Problem details: Give the records again exactly as written. Leave out the pictures.

[Data items]
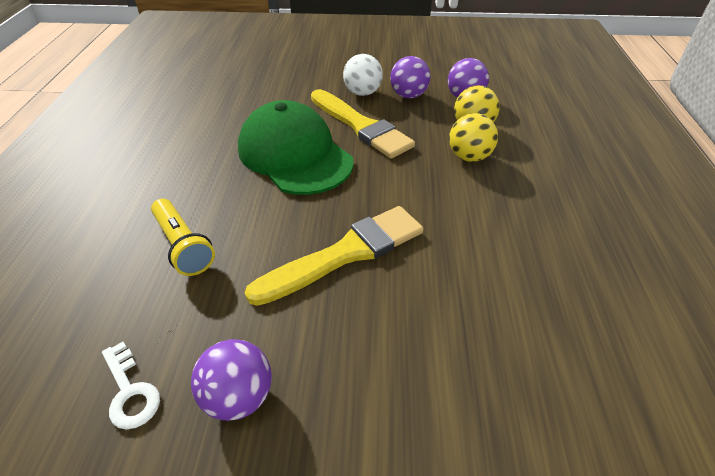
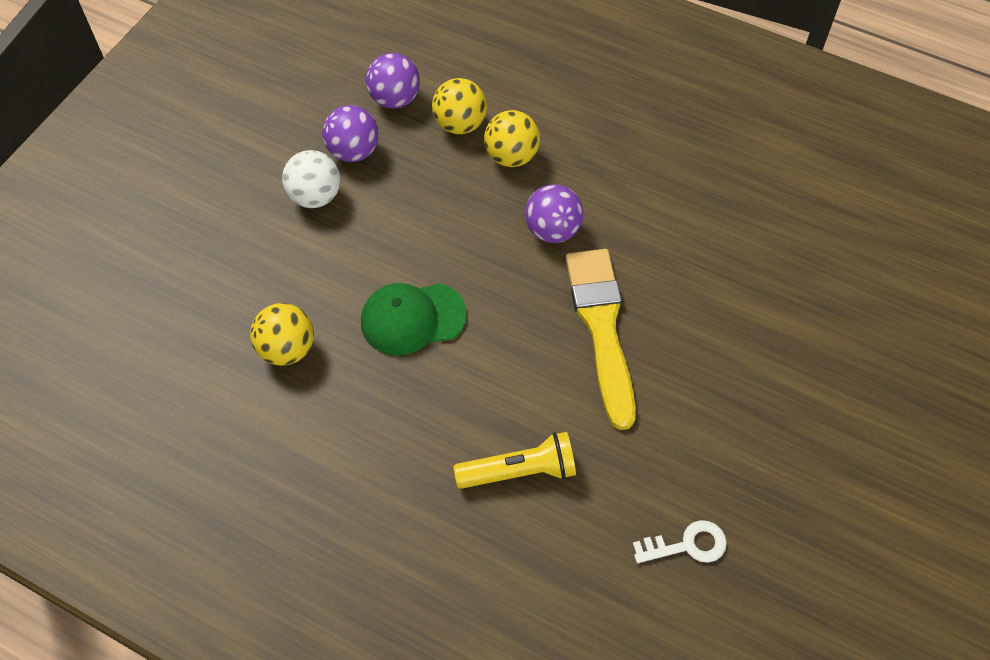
camera: 65 degrees left, 15 degrees up
purple ball [191,339,272,421] -> purple ball moved to [525,184,583,243]
green cap [238,100,354,195] -> green cap [361,283,467,355], size x0.61
yellow brush [311,89,415,158] -> none
none -> yellow ball [250,303,314,366]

Task output:
camera: 65 degrees left, 15 degrees up
purple ball [191,339,272,421] -> purple ball moved to [525,184,583,243]
green cap [238,100,354,195] -> green cap [361,283,467,355], size x0.61
yellow brush [311,89,415,158] -> none
none -> yellow ball [250,303,314,366]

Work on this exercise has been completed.